Skip the images and repeat every entry word for word.

■ Collection entries:
------------------------------------------------------------

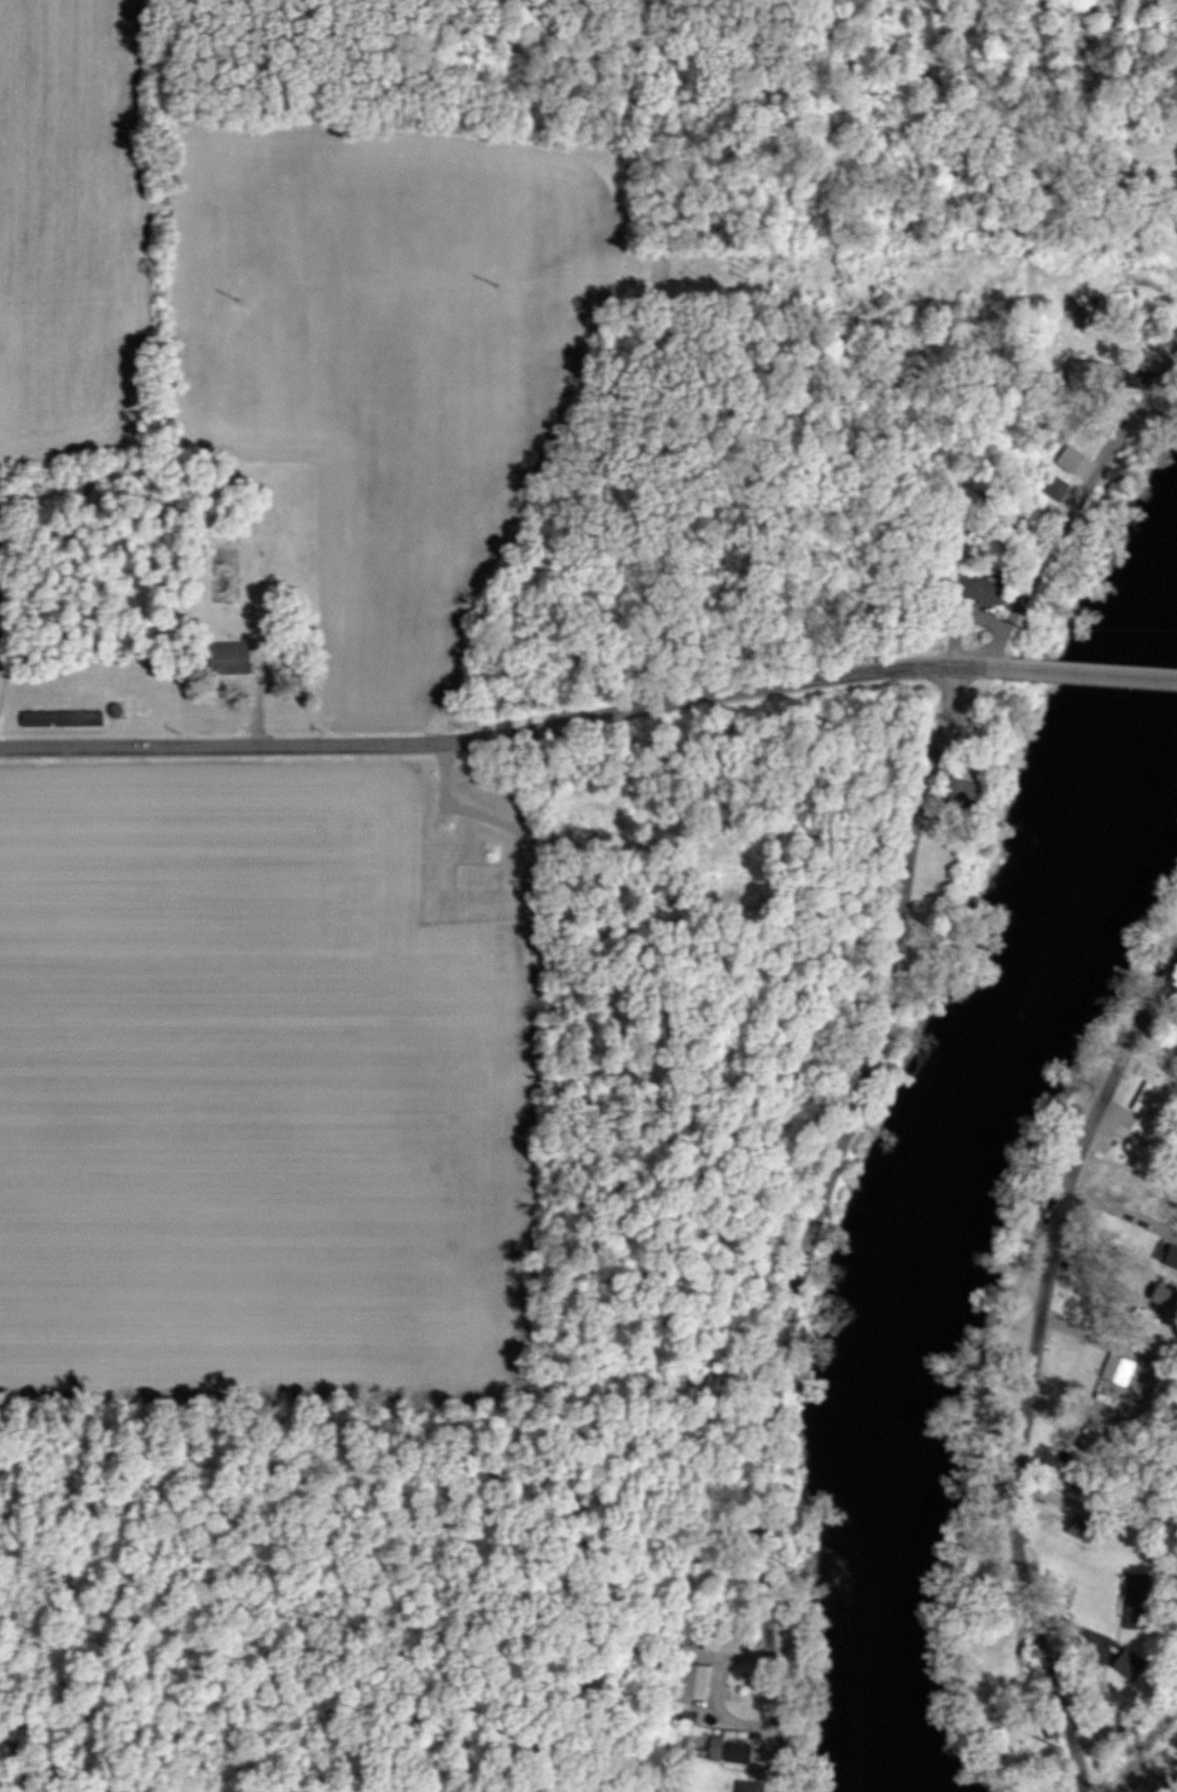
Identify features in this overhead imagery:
building: (1068, 458)
building: (1053, 487)
building: (977, 589)
building: (225, 656)
road: (1066, 674)
road: (480, 738)
road: (874, 1035)
river: (934, 1209)
building: (1169, 1257)
building: (1161, 1296)
road: (1027, 1359)
building: (1115, 1368)
building: (694, 1680)
building: (712, 1748)
building: (736, 1752)
building: (746, 1787)

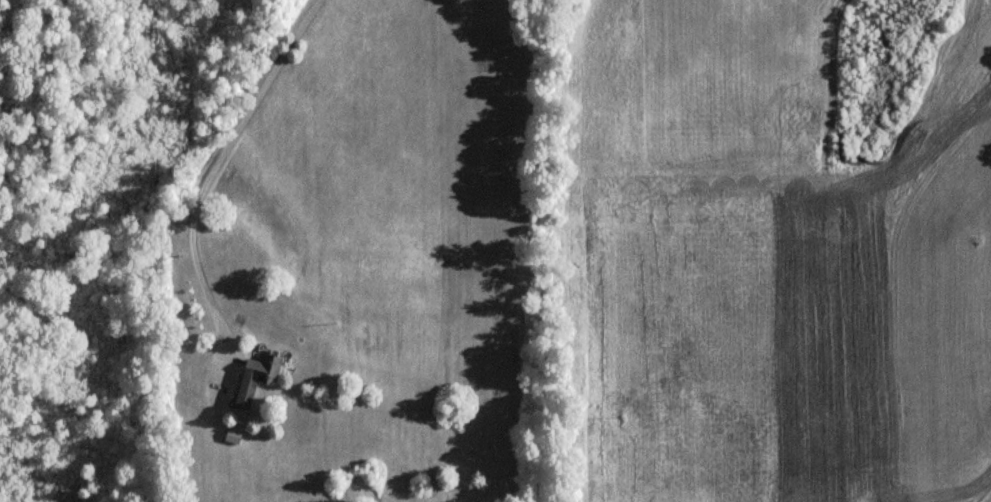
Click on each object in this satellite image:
building: (257, 378)
road: (989, 499)

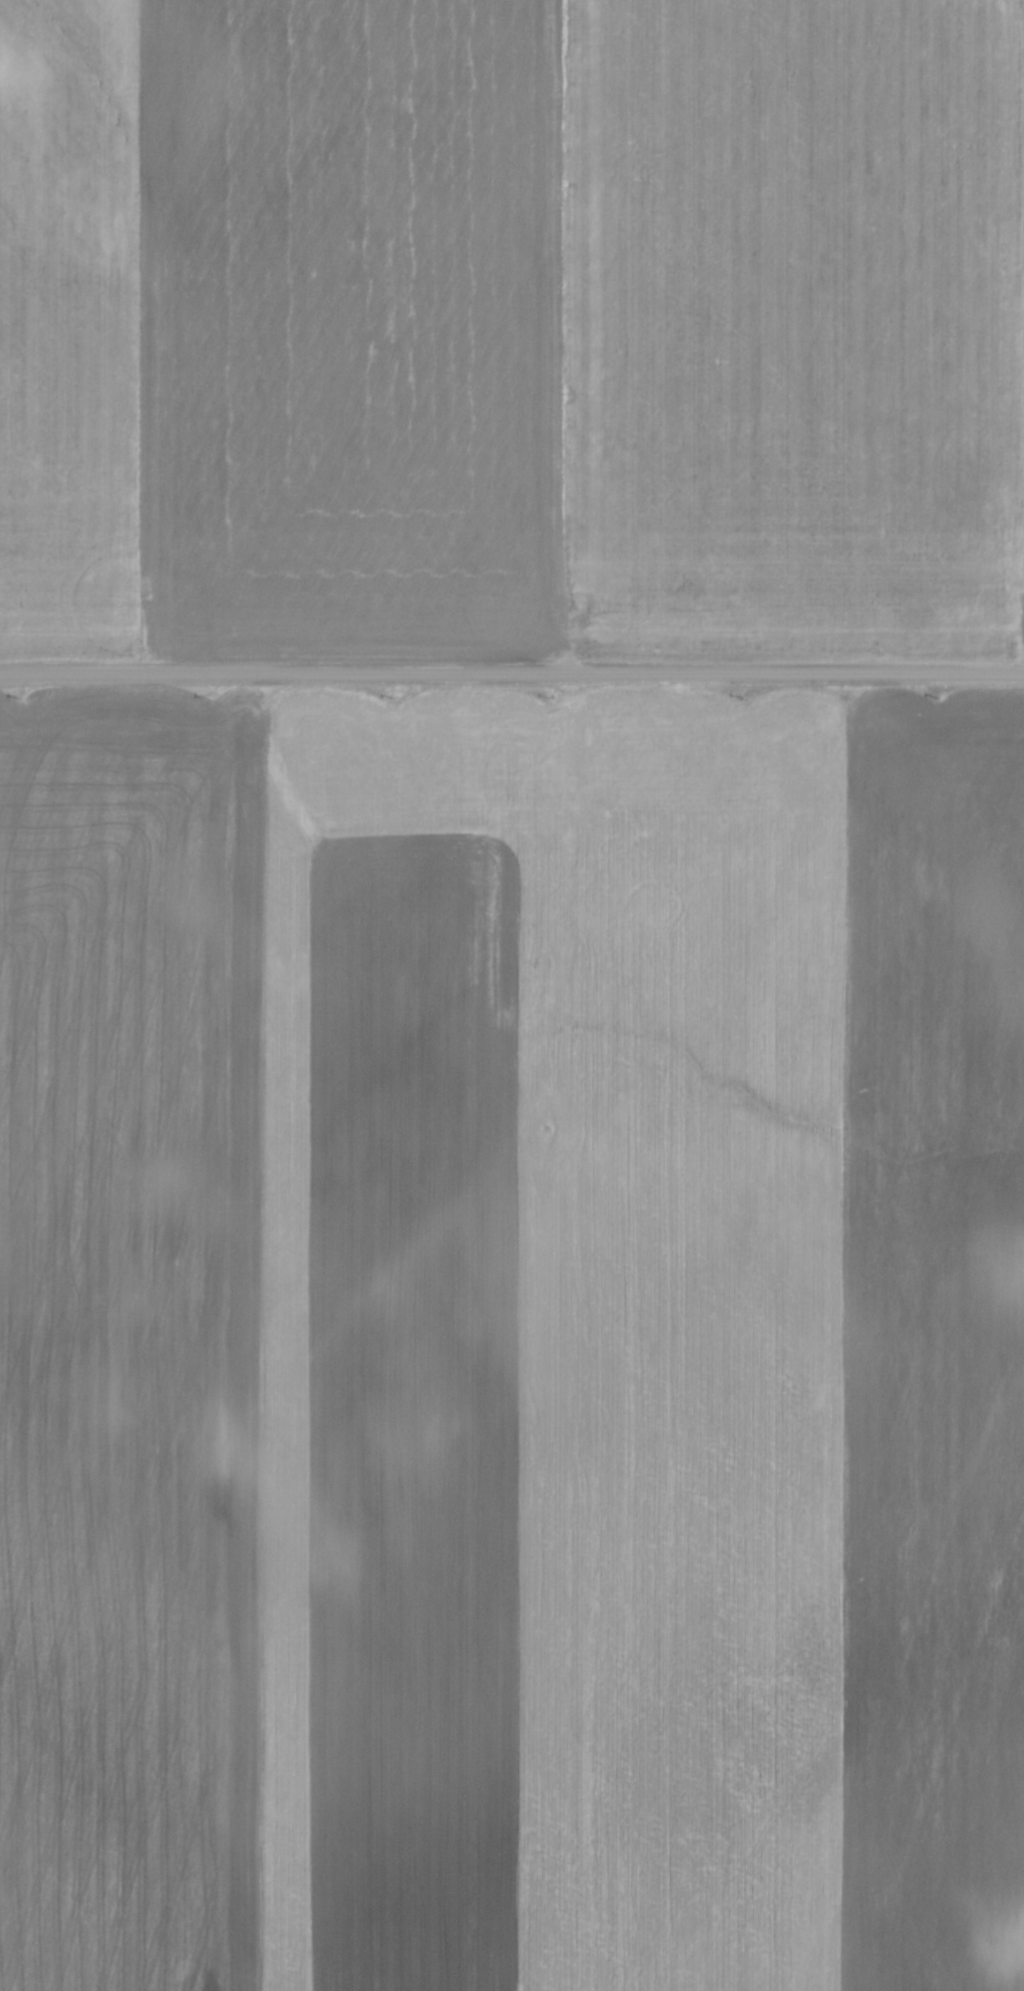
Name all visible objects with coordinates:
crop: (512, 328)
road: (511, 677)
crop: (512, 1344)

------------------------------------------------------------

■ TASK ANSWER:
Identify features in this overhead imagery:
building: (1068, 458)
building: (1053, 487)
building: (977, 589)
building: (225, 656)
road: (1066, 674)
road: (480, 738)
road: (874, 1035)
river: (934, 1209)
building: (1169, 1257)
building: (1161, 1296)
road: (1027, 1359)
building: (1115, 1368)
building: (694, 1680)
building: (712, 1748)
building: (736, 1752)
building: (746, 1787)

Click on each object in this satellite image:
building: (257, 378)
road: (989, 499)

Name all visible objects with coordinates:
crop: (512, 328)
road: (511, 677)
crop: (512, 1344)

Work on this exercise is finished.